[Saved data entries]
# # # # #

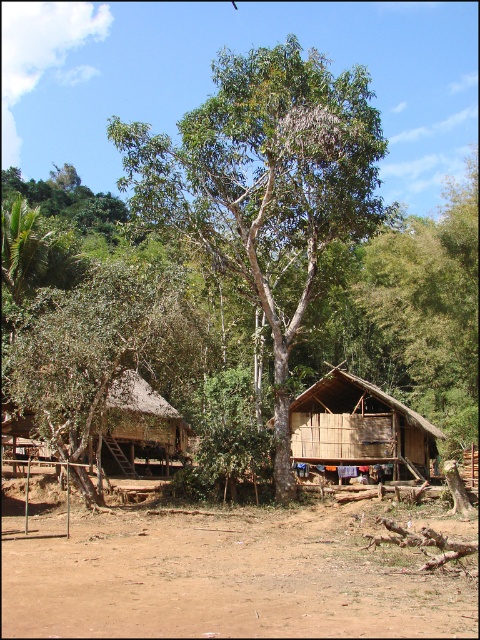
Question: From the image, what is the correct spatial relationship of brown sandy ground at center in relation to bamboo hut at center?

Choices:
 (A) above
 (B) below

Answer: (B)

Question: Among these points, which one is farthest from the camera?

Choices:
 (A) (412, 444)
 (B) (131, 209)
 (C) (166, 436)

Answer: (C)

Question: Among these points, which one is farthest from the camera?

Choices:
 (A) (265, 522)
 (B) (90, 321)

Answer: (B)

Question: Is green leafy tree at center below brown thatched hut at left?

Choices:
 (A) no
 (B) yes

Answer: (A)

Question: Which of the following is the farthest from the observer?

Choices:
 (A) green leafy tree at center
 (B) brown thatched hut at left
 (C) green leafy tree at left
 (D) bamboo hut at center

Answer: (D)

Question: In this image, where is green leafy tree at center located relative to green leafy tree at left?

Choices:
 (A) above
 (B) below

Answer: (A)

# # # # #

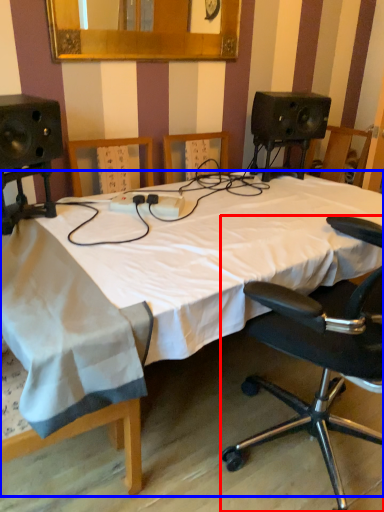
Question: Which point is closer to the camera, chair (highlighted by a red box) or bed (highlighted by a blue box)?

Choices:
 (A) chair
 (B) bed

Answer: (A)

# # # # #

Problem statement =
Rewrite the part of the data that opens with the line containing "Answer: (C)" and closes with the line containing "Question: In this", swapping "thatched" for "straw" and leaving everything else unchanged.

Answer section =
Answer: (C)

Question: Among these points, which one is farthest from the camera?

Choices:
 (A) (265, 522)
 (B) (90, 321)

Answer: (B)

Question: Is green leafy tree at center below brown straw hut at left?

Choices:
 (A) no
 (B) yes

Answer: (A)

Question: Which of the following is the farthest from the observer?

Choices:
 (A) green leafy tree at center
 (B) brown straw hut at left
 (C) green leafy tree at left
 (D) bamboo hut at center

Answer: (D)

Question: In this image, where is green leafy tree at center located relative to green leafy tree at left?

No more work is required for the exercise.